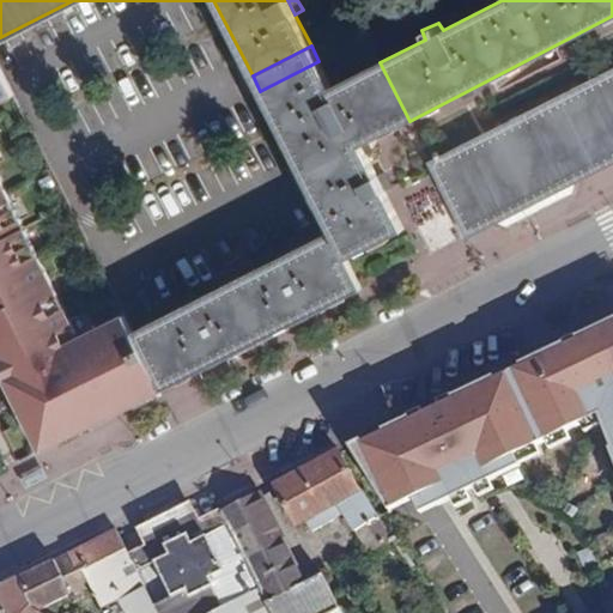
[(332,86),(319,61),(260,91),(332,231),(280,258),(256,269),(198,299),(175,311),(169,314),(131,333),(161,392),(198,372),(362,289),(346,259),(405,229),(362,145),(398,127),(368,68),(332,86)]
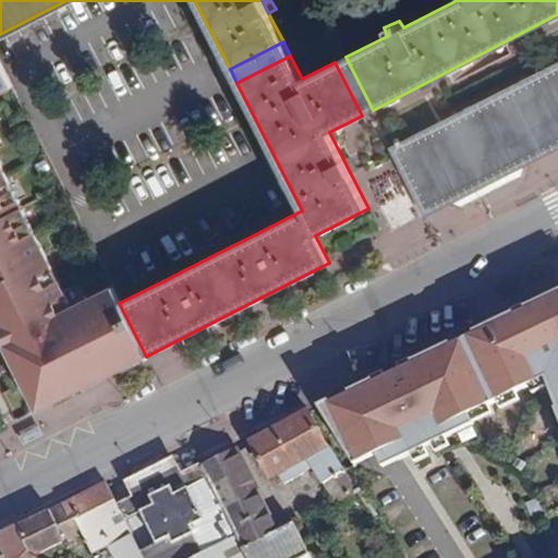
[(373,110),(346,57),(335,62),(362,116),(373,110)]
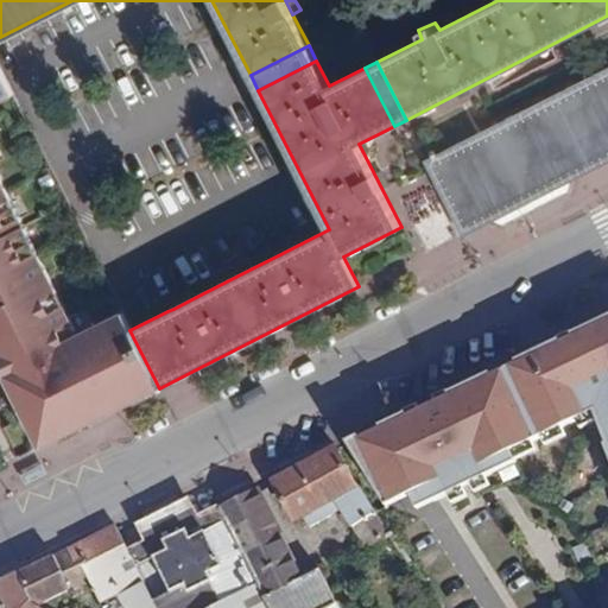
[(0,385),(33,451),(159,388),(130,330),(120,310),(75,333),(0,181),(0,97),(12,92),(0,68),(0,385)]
◆ ◆ ◆ ◆ ◆ ◆ ◆
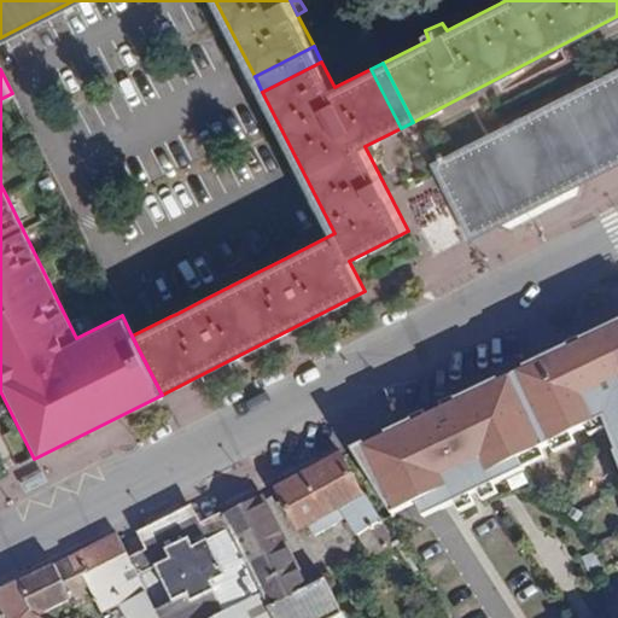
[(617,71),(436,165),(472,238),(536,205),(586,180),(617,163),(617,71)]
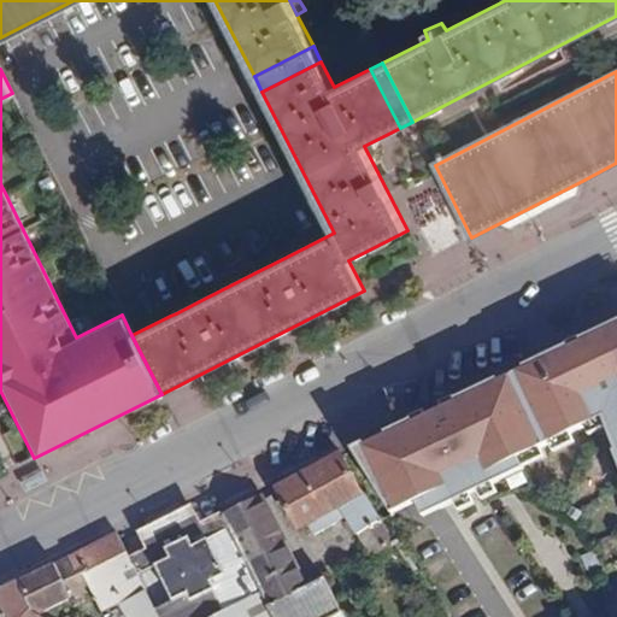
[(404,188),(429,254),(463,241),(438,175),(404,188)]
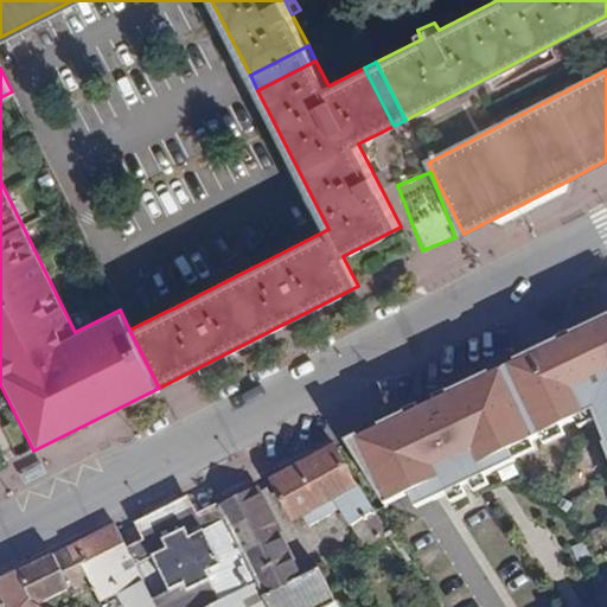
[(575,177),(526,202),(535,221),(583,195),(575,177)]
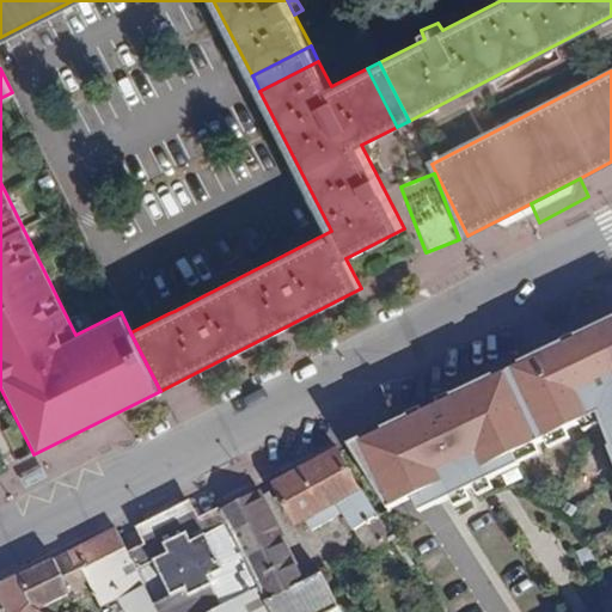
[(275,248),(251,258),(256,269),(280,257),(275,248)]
◆ ◆ ◆ ◆ ◆ ◆ ◆
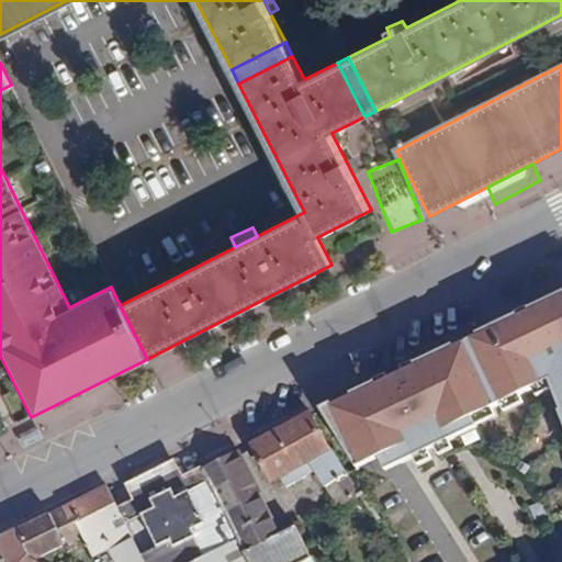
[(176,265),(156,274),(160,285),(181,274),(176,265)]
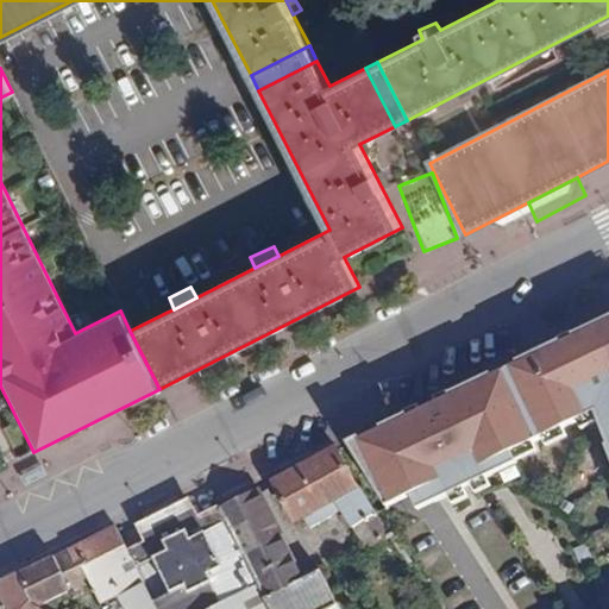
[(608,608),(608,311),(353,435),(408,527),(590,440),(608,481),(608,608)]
◆ ◆ ◆ ◆ ◆ ◆ ◆
Start at the line above containing "[(575,177),(526,202),(535,221),(583,195),(575,177)]" and stop at the line containing "[(275,248),(251,258),(256,269),(280,257),(275,248)]": print those lines and everything between them exactly, but not the pictures.

[(575,177),(526,202),(535,221),(583,195),(575,177)]
[(275,248),(251,258),(256,269),(280,257),(275,248)]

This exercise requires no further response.